- [WHAT THE TASK ASKS]: Could you copy exactly the lines below from the one with "grey reading lamp (4th from left)" to the one with "snow-white alarm clock (1st from left)", inclusive, leaving out any pictures?

Segment Start: DATASET

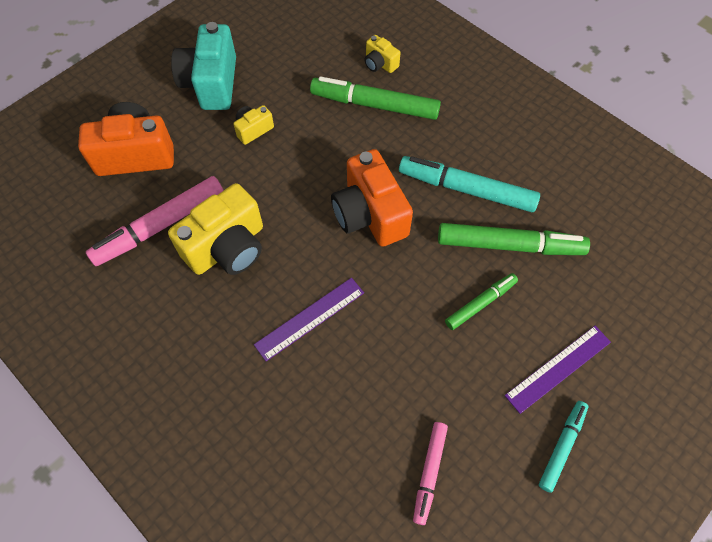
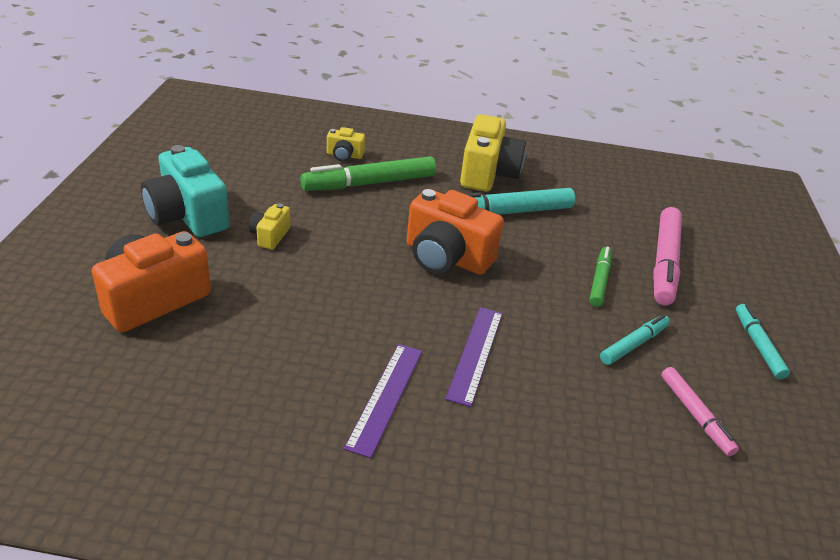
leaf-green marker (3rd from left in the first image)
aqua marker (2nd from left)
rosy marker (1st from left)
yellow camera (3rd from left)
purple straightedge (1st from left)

Segment End: DATASET
Segment Start: DATASET

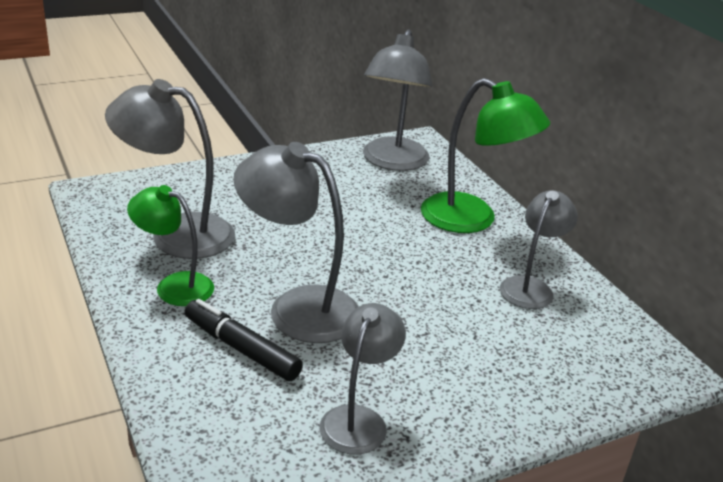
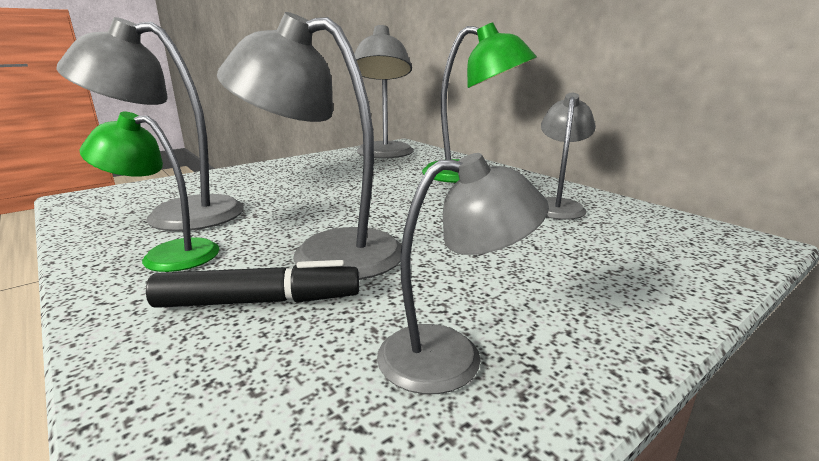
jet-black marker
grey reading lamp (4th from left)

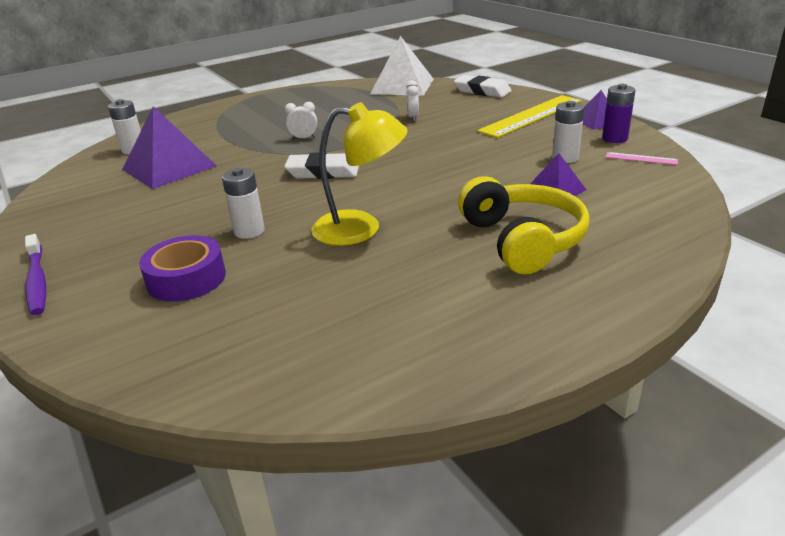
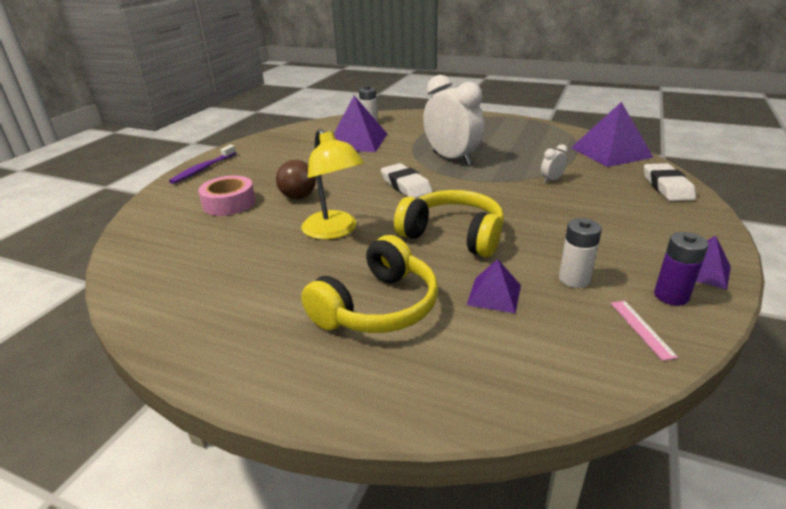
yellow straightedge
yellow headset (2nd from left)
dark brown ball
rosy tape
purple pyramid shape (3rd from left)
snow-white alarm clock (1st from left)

Segment End: DATASET

- [EXERCISE ANSWER]:
grey reading lamp (4th from left)

yellow straightedge
yellow headset (2nd from left)
dark brown ball
rosy tape
purple pyramid shape (3rd from left)
snow-white alarm clock (1st from left)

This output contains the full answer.